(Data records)

□ □ □ □

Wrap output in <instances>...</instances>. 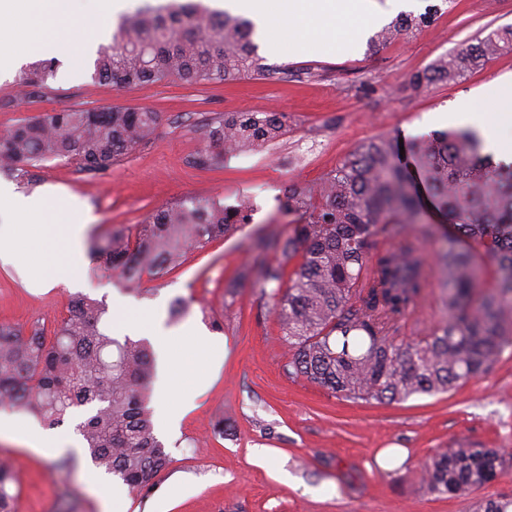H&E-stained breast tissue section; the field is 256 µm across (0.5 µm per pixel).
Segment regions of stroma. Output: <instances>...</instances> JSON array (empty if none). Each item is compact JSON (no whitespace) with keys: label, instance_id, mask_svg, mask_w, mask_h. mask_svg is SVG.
<instances>
[{"label":"stroma","instance_id":"1","mask_svg":"<svg viewBox=\"0 0 512 512\" xmlns=\"http://www.w3.org/2000/svg\"><path fill=\"white\" fill-rule=\"evenodd\" d=\"M438 6L432 26L374 49L346 54L268 52L272 71L262 80L186 85L149 83L118 89L92 79V64L75 52L72 33L56 58L55 78L33 93L18 90L17 72L0 81V131L53 109L147 107L161 115L152 139L95 173L55 159L36 169L24 193L41 188L59 202L80 199L94 221L91 234L135 227L154 211L221 199L232 207L249 195L250 224L188 251L184 263L161 275L129 282L89 267L84 295L111 305L113 294L134 301L140 313L189 300L187 321L209 326L224 319L218 337L224 364L213 387L197 400L178 437L165 441L169 467L146 495L125 493L121 512H477L480 500L512 494V470L476 493L439 497L421 479L425 460L448 446L472 442L512 459V353L487 374L449 392L377 404L329 395L284 370L288 347L280 323L257 284L236 280L255 238L283 233L287 218L278 198L292 183L318 182L356 147L384 134L407 140L436 132L434 113L512 77V51L453 83L416 91L409 78L439 57L474 43L486 27L512 25V0H417L416 12ZM227 112H282L288 132L276 145L225 157L218 169L193 165L203 129ZM413 237L435 261L452 231L426 207ZM237 281V280H236ZM75 294L64 288L33 291L0 269V323L54 330ZM444 318L438 286H431L400 328L404 337L428 335ZM223 419L224 432L212 431ZM18 480L17 512H101L91 485L96 473L74 456L70 472L56 457L0 440Z\"/></svg>","mask_w":512,"mask_h":512}]
</instances>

□ □ □ □

EXERCISE: Give back exactly the lines from the one containing "Segment regions of" to the end of the material, both ends included.

REPLY TO THE EXERCISE:
Segment regions of stroma. Output: <instances>...</instances> JSON array (empty if none). Each item is compact JSON (no whitespace) with keys: label, instance_id, mask_svg, mask_w, mask_h. mask_svg is SVG.
<instances>
[{"label":"stroma","instance_id":"1","mask_svg":"<svg viewBox=\"0 0 512 512\" xmlns=\"http://www.w3.org/2000/svg\"><path fill=\"white\" fill-rule=\"evenodd\" d=\"M438 6L432 26L374 49L346 54L268 52L272 71L262 80L186 85L149 83L118 89L92 79V64L75 52L72 33L56 58L55 78L33 93L18 90L17 72L0 81V131L53 109L147 107L161 115L152 139L95 173L55 159L36 169L24 193L41 188L59 202L80 199L94 221L91 234L135 227L154 211L221 199L232 207L249 195L250 224L188 251L184 263L161 275L129 282L89 267L84 295L111 305L113 294L134 301L140 313L189 300L187 321L209 326L224 319L218 337L224 364L213 387L197 400L178 437L165 441L169 467L146 495L125 493L121 512H477L480 500L512 494V470L476 493L439 497L421 479L425 460L448 446L472 442L512 459V353L487 374L449 392L377 404L329 395L284 370L288 347L280 323L257 284L236 280L255 238L283 233L287 218L278 198L292 183L318 182L356 147L384 134L407 140L436 132L434 113L512 77V51L453 83L416 91L409 78L439 57L474 43L486 27L512 25V0H417L416 12ZM227 112H282L288 132L276 145L225 157L218 169L193 165L203 129ZM413 237L435 261L452 231L426 207ZM237 281V280H236ZM75 294L64 288L33 291L0 269V323L54 330ZM444 318L438 286H431L400 328L404 337L428 335ZM223 419L224 432L212 431ZM18 480L17 512H101L91 485L96 473L74 456L70 472L56 457L0 440Z\"/></svg>","mask_w":512,"mask_h":512}]
</instances>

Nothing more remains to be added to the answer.